◆ EXERCISE REQUIREMENTS:
The result should be an exact copy of the data, free of pictures.

◆ GIVEN MATERIAL:
=== Begin Enclosure ===

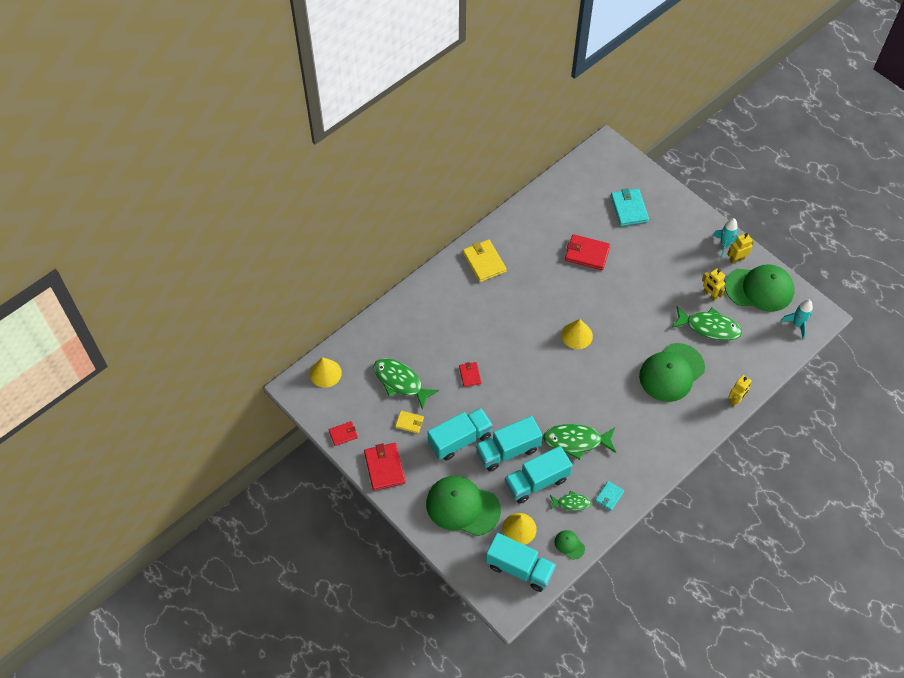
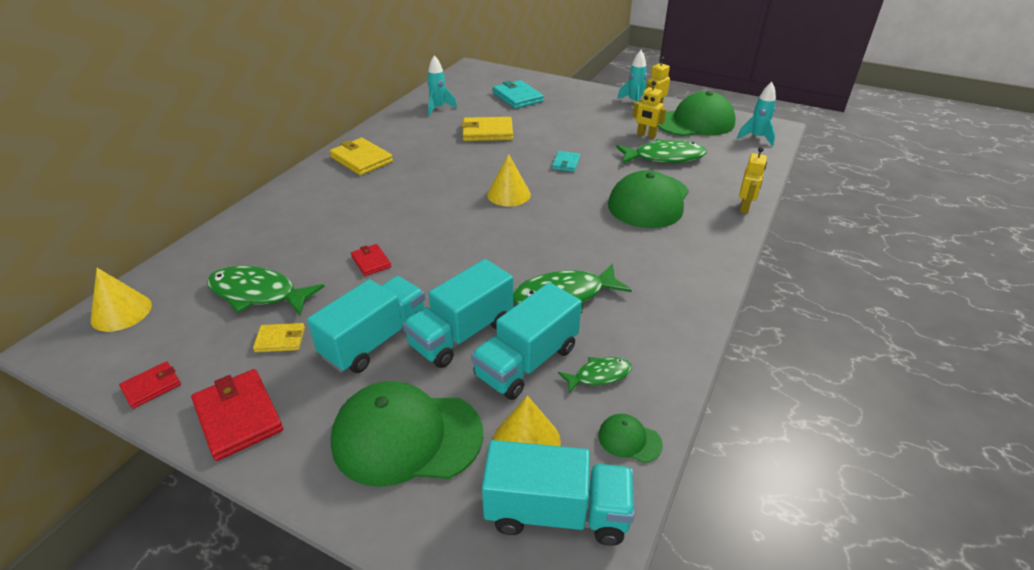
camera: 20 degrees left, 20 degrees down
(558, 207) = (438, 108): none -> turquoise rocket
(587, 253) = (487, 132): red wallet -> yellow wallet
(609, 496) = (653, 350): turquoise wallet -> turquoise wallet (566, 163)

=== End Enclosure ===

◆ SOLVED EXERCISE:
camera: 20 degrees left, 20 degrees down
(558, 207) = (438, 108): none -> turquoise rocket
(587, 253) = (487, 132): red wallet -> yellow wallet
(609, 496) = (653, 350): turquoise wallet -> turquoise wallet (566, 163)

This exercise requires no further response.